Copy the lines verbatim, beginning with the line that contains "U3: MC14017 -> CD4017" and continuing through the end of the data, and only those lines.

[Stored data]
####################

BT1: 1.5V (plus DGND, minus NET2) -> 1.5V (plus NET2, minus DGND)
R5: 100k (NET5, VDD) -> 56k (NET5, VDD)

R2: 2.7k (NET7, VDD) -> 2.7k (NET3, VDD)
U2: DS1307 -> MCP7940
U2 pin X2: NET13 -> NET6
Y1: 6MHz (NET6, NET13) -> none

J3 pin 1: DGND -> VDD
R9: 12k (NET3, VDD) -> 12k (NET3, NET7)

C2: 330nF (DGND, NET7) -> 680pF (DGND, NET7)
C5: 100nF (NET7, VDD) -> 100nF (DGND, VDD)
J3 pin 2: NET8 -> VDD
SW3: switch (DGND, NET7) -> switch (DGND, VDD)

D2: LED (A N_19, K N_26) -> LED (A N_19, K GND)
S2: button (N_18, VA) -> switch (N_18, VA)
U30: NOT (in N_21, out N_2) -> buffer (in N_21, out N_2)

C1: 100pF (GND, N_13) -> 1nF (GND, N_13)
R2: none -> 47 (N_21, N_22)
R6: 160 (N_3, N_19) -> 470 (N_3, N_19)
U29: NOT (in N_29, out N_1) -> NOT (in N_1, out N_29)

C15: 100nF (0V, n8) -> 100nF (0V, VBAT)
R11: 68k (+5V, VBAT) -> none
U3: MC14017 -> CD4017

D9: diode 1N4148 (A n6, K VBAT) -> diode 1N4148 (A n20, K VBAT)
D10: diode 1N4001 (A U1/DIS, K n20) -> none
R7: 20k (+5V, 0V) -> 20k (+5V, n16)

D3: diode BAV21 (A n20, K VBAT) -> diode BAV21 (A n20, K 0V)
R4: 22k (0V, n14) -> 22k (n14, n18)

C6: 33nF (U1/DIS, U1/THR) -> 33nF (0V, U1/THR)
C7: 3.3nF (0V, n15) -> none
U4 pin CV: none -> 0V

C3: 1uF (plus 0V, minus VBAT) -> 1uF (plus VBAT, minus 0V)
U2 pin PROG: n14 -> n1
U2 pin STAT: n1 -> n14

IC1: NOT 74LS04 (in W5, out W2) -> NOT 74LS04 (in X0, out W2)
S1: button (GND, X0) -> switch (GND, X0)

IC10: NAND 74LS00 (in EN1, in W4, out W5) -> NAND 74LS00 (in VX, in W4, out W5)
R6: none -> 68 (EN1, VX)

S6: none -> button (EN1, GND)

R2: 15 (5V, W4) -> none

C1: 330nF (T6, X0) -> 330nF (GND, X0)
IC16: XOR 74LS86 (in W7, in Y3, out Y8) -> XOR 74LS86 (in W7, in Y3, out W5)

####################

** REPLY TO THE EXERCISE **
U3: MC14017 -> CD4017

D9: diode 1N4148 (A n6, K VBAT) -> diode 1N4148 (A n20, K VBAT)
D10: diode 1N4001 (A U1/DIS, K n20) -> none
R7: 20k (+5V, 0V) -> 20k (+5V, n16)

D3: diode BAV21 (A n20, K VBAT) -> diode BAV21 (A n20, K 0V)
R4: 22k (0V, n14) -> 22k (n14, n18)

C6: 33nF (U1/DIS, U1/THR) -> 33nF (0V, U1/THR)
C7: 3.3nF (0V, n15) -> none
U4 pin CV: none -> 0V

C3: 1uF (plus 0V, minus VBAT) -> 1uF (plus VBAT, minus 0V)
U2 pin PROG: n14 -> n1
U2 pin STAT: n1 -> n14

IC1: NOT 74LS04 (in W5, out W2) -> NOT 74LS04 (in X0, out W2)
S1: button (GND, X0) -> switch (GND, X0)

IC10: NAND 74LS00 (in EN1, in W4, out W5) -> NAND 74LS00 (in VX, in W4, out W5)
R6: none -> 68 (EN1, VX)

S6: none -> button (EN1, GND)

R2: 15 (5V, W4) -> none

C1: 330nF (T6, X0) -> 330nF (GND, X0)
IC16: XOR 74LS86 (in W7, in Y3, out Y8) -> XOR 74LS86 (in W7, in Y3, out W5)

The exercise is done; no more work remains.